Please check every line of the listing for "black" and copy each line where it is found.
____________________
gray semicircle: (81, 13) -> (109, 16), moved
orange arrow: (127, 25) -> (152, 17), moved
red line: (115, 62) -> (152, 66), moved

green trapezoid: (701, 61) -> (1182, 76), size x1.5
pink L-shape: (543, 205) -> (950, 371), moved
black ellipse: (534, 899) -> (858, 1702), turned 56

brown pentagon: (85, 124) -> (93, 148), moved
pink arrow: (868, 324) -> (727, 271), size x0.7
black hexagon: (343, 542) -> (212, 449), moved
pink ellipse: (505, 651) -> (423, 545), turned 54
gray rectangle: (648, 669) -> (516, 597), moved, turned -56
____________________
RESPONSE BELOW:
black ellipse: (534, 899) -> (858, 1702), turned 56
black hexagon: (343, 542) -> (212, 449), moved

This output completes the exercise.